## RECORDED DATA
::::

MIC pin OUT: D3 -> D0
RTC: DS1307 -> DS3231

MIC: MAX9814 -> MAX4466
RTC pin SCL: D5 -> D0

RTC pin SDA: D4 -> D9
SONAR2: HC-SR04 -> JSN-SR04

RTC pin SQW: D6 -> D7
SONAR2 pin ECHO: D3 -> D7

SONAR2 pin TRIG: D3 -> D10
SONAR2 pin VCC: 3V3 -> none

::::

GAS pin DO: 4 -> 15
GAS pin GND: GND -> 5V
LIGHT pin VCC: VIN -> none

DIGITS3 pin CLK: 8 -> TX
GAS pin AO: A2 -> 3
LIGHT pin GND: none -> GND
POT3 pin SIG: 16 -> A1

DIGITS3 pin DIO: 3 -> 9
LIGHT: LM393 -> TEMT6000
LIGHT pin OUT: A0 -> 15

::::

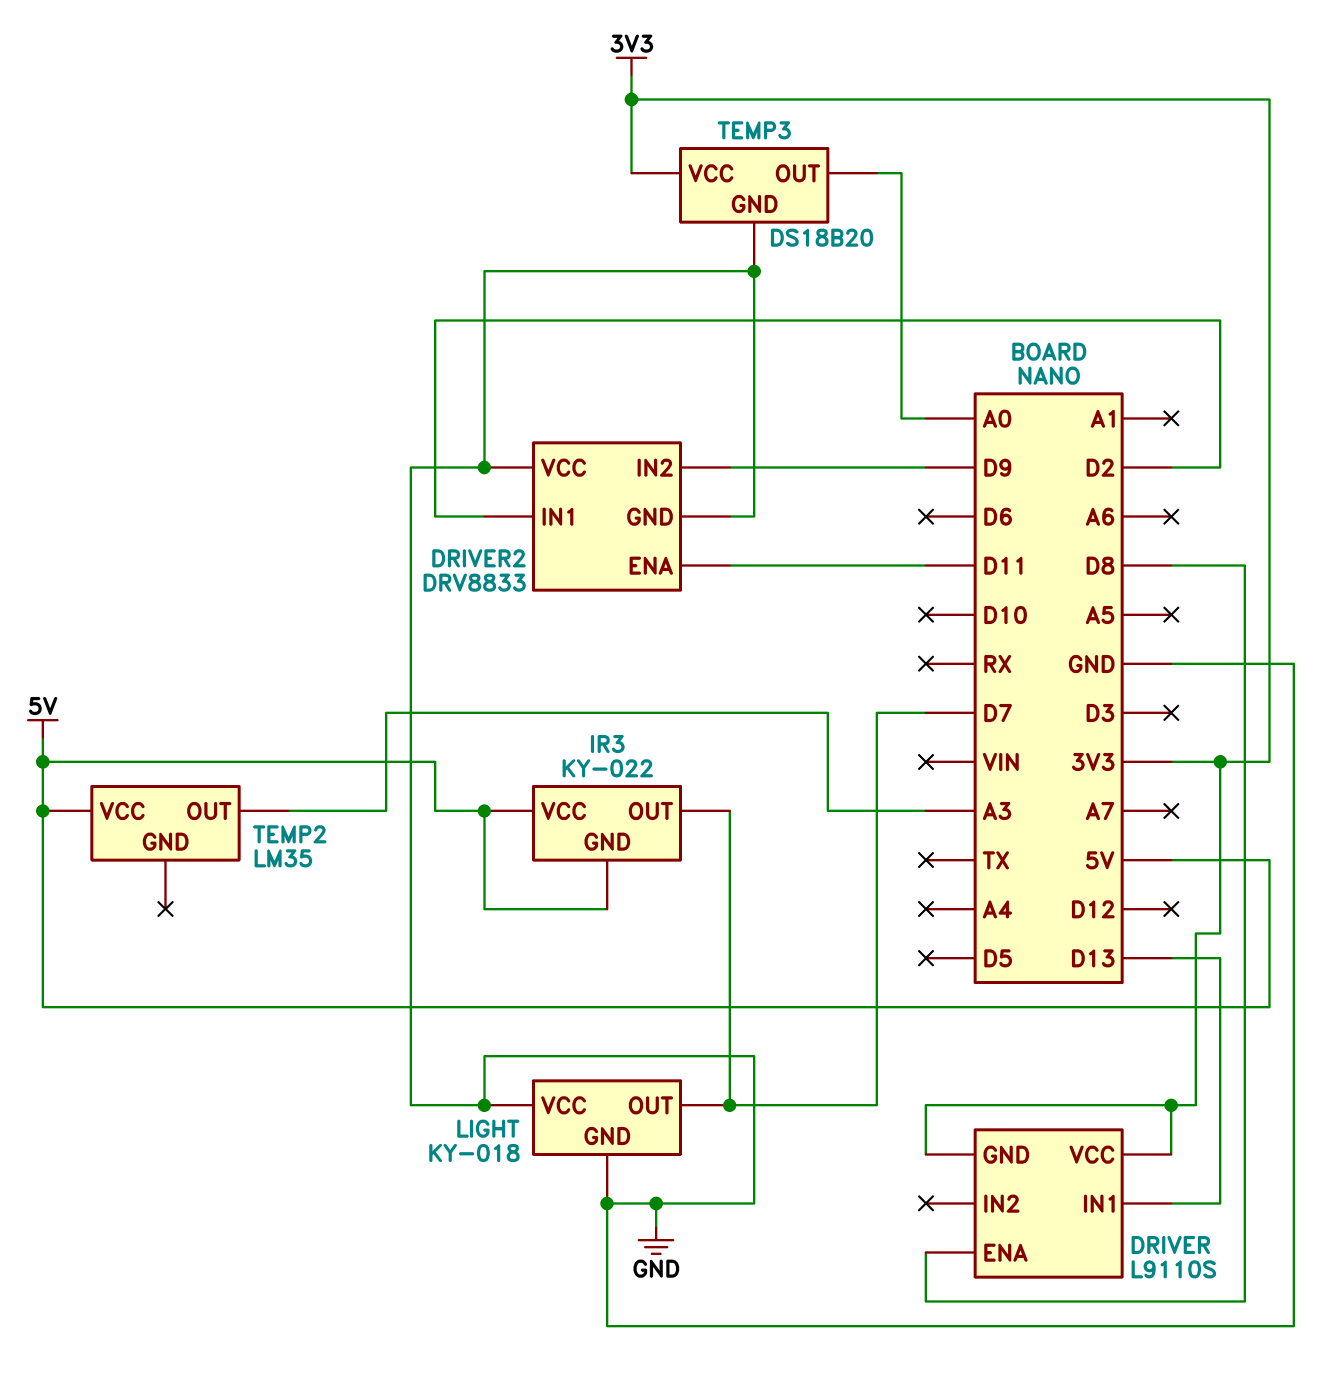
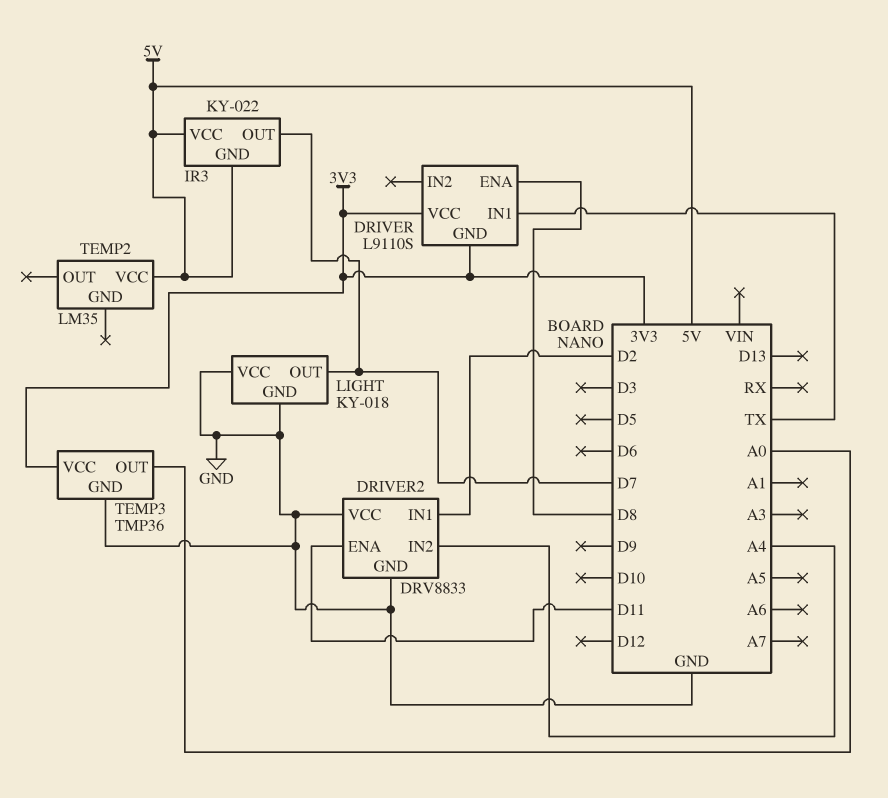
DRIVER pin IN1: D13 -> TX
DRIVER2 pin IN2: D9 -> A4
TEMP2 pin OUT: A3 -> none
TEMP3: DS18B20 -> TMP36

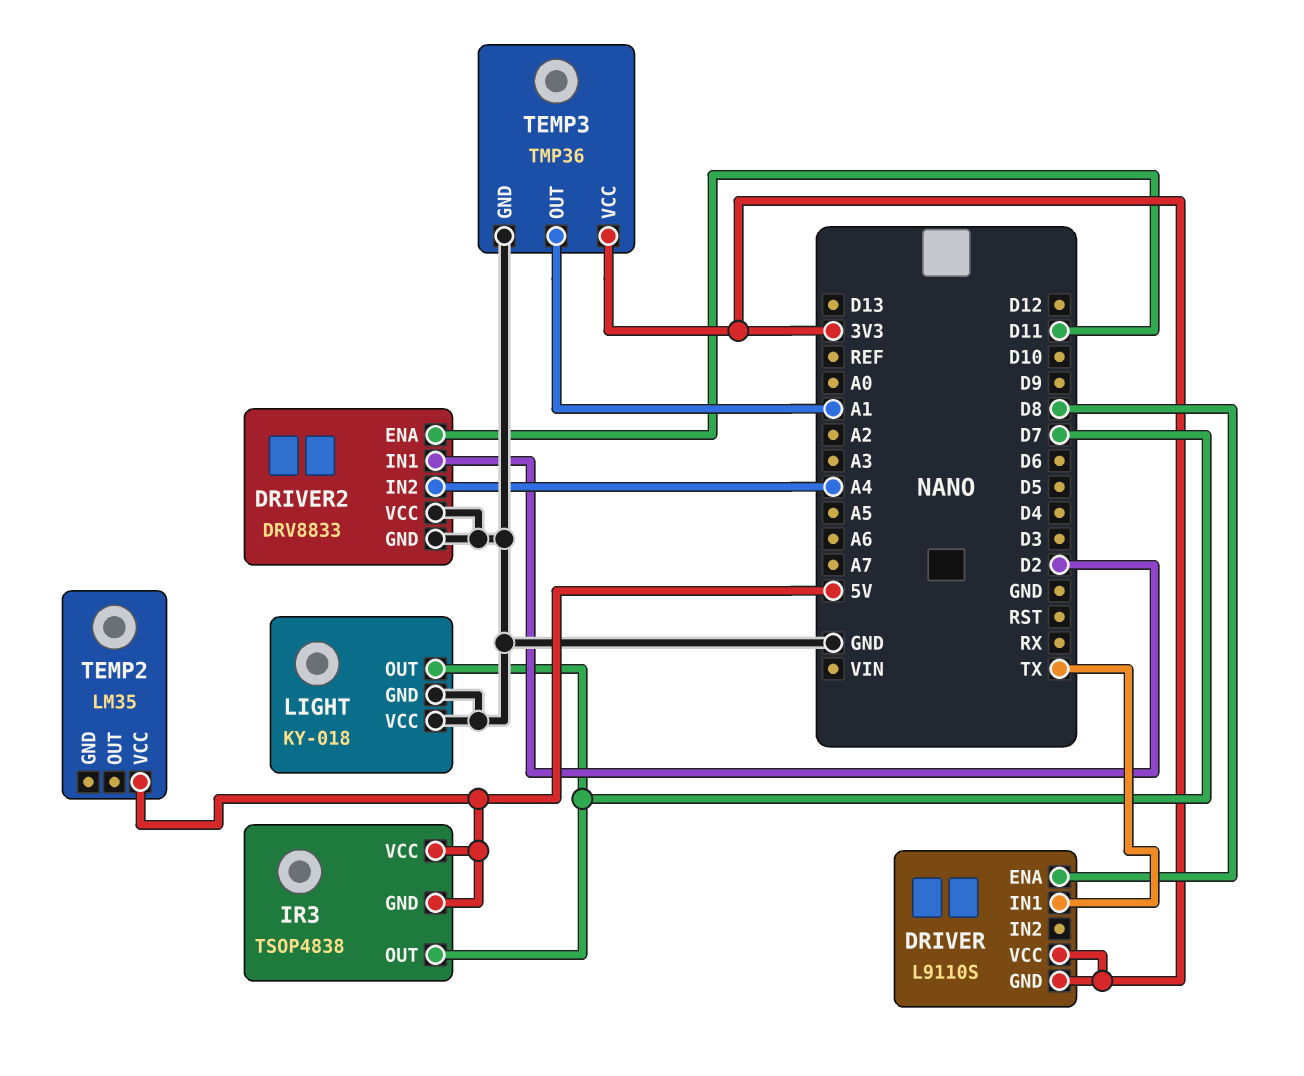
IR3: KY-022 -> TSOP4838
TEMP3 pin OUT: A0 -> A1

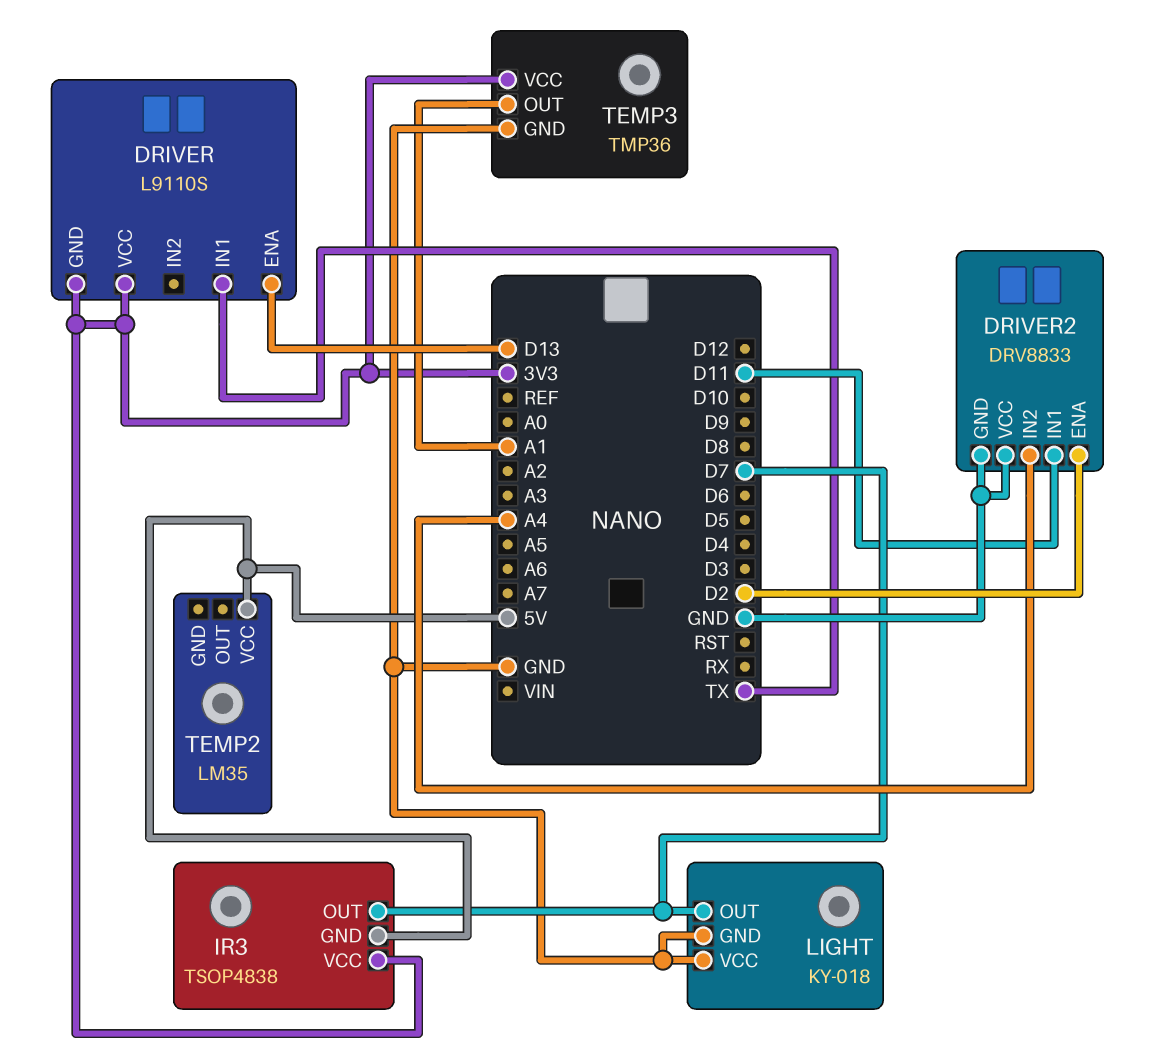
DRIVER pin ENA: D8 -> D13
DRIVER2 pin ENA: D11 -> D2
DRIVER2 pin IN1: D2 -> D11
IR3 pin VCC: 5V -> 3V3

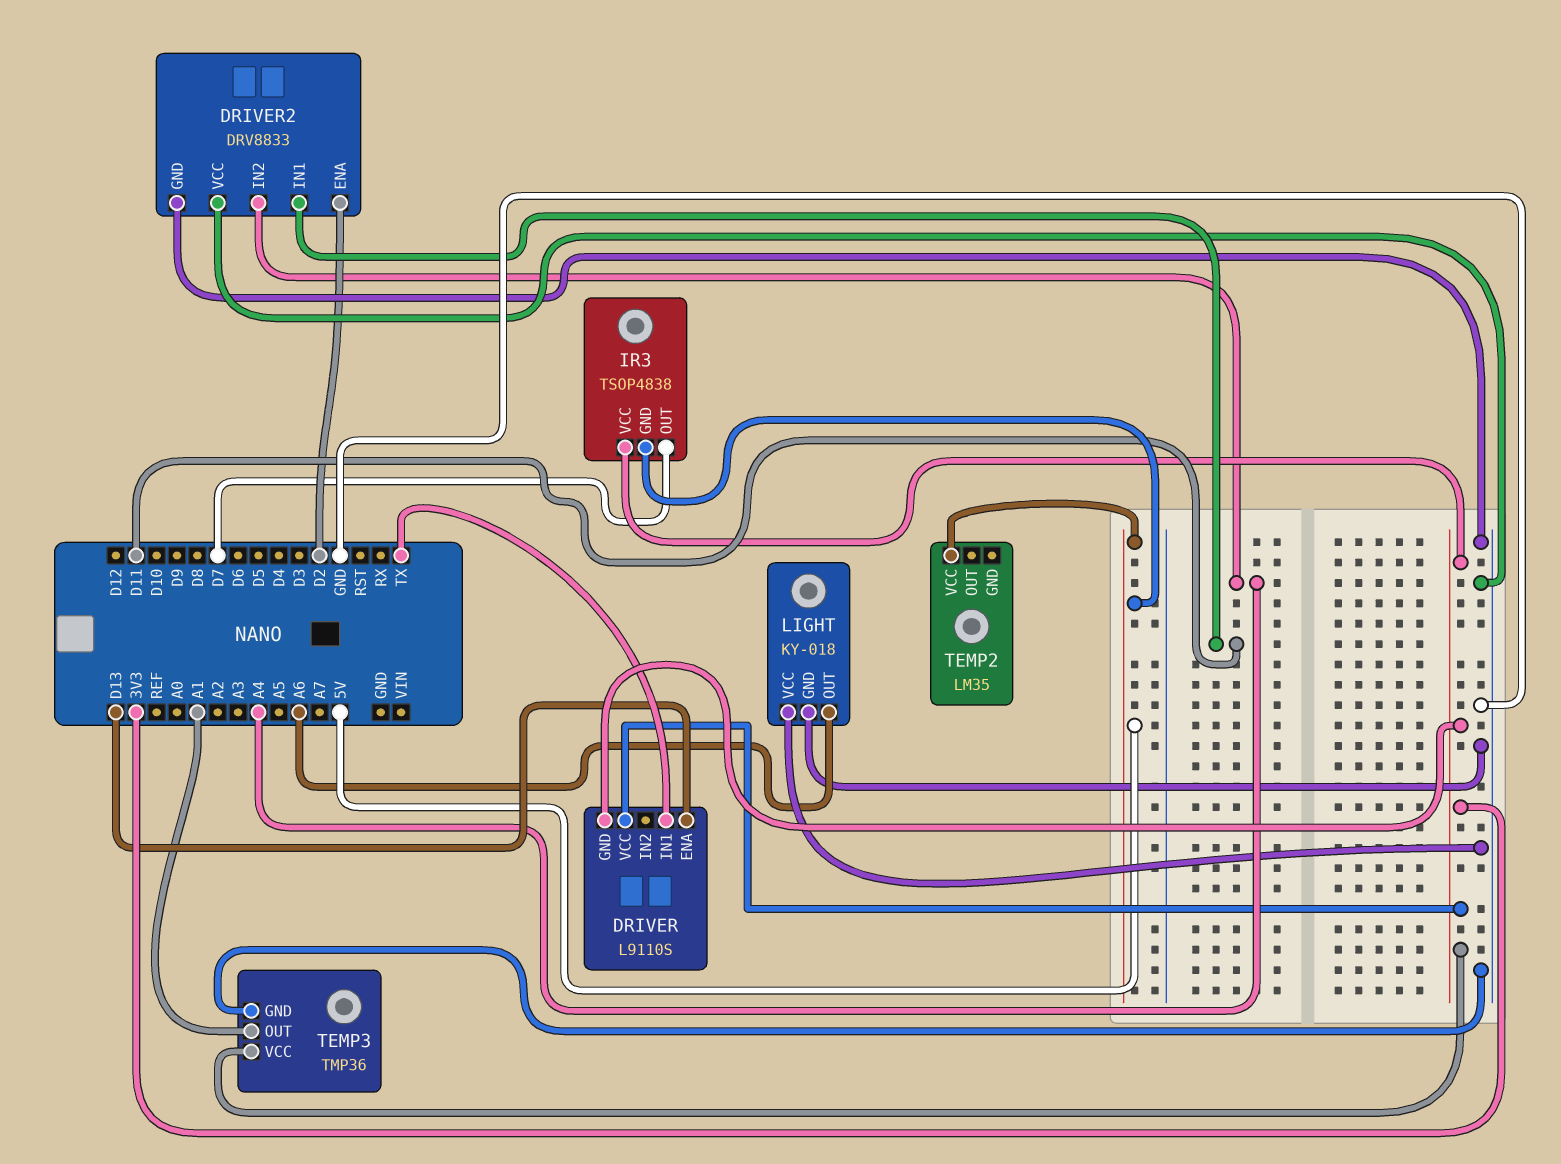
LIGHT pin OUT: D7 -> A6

::::

## WORK TASK
Please show the lines in the entries above that hold the string "LIGHT".

## EXPECTED OUTPUT
LIGHT pin VCC: VIN -> none
LIGHT pin GND: none -> GND
LIGHT: LM393 -> TEMT6000
LIGHT pin OUT: A0 -> 15
LIGHT pin OUT: D7 -> A6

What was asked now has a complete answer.